*** LISTED RECORDS ***
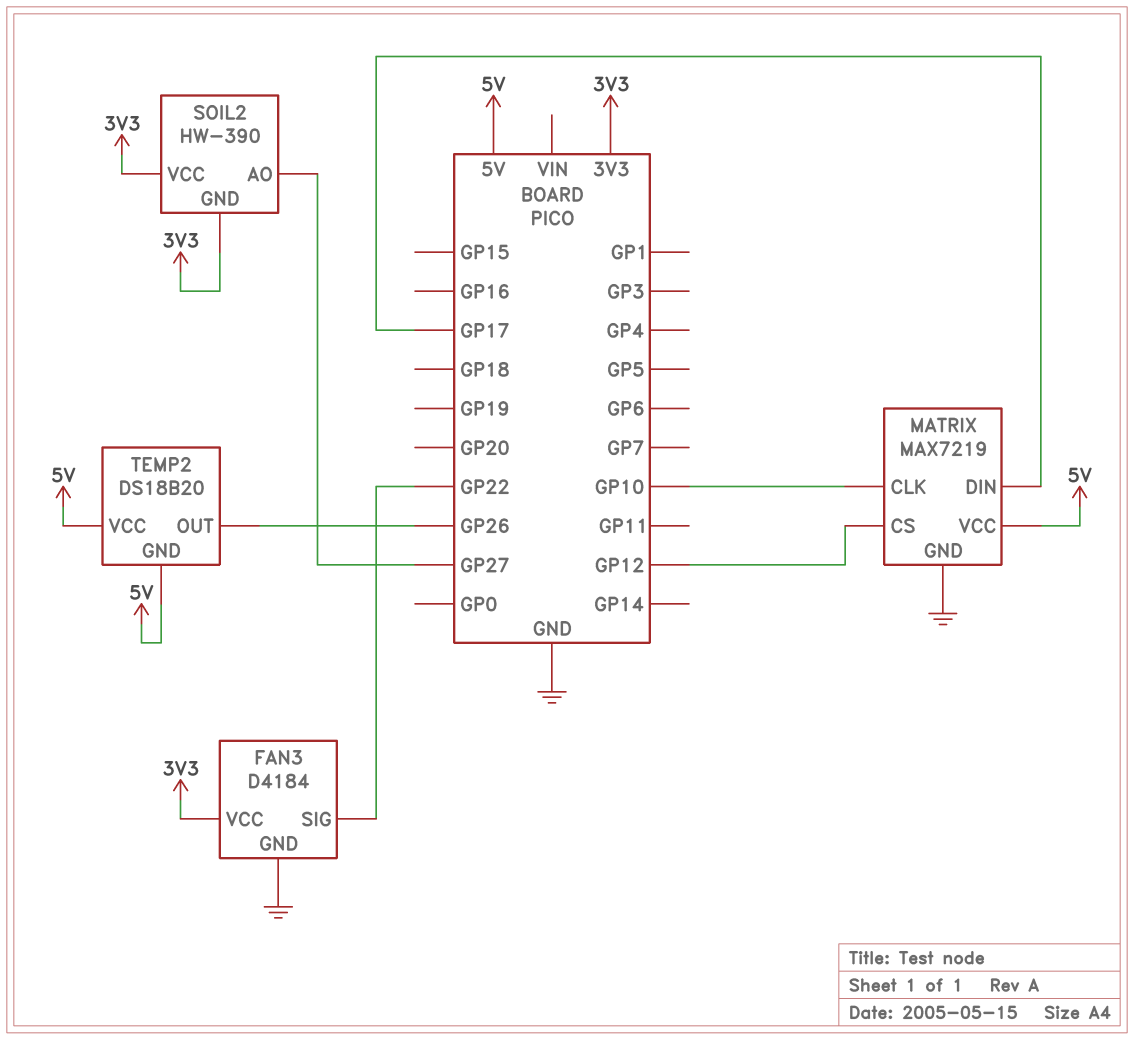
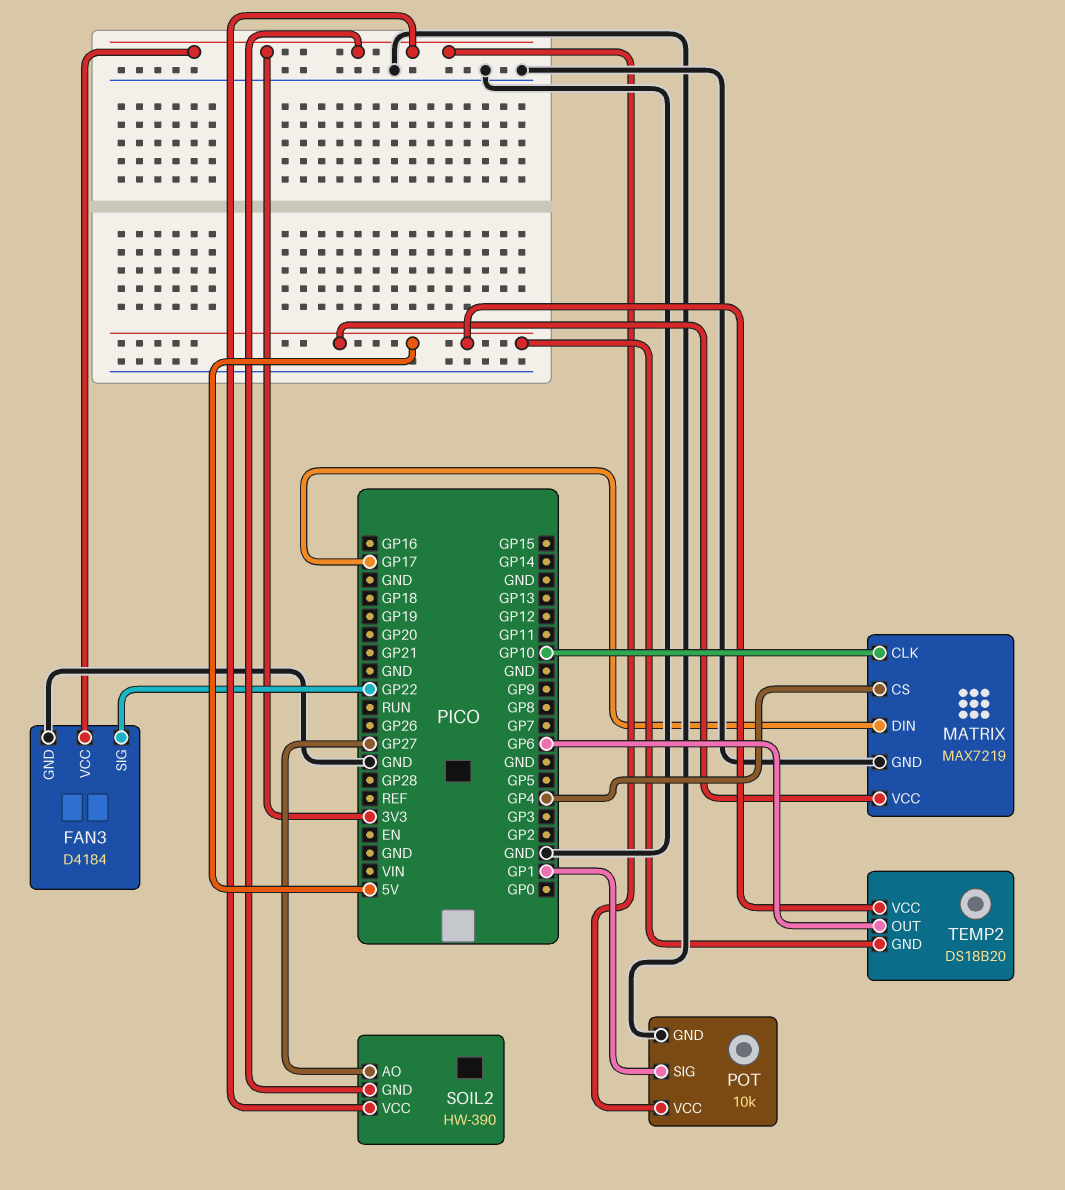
MATRIX pin CS: GP12 -> GP4
POT: none -> 10k
POT pin GND: none -> GND
POT pin SIG: none -> GP1
POT pin VCC: none -> 3V3
TEMP2 pin OUT: GP26 -> GP6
*** End of LISTED RECORDS ***
**ABOUT THIS EXERCISE:** Every entry above should be written out again verbatim, with no pictures included.

**REPLY:**
MATRIX pin CS: GP12 -> GP4
POT: none -> 10k
POT pin GND: none -> GND
POT pin SIG: none -> GP1
POT pin VCC: none -> 3V3
TEMP2 pin OUT: GP26 -> GP6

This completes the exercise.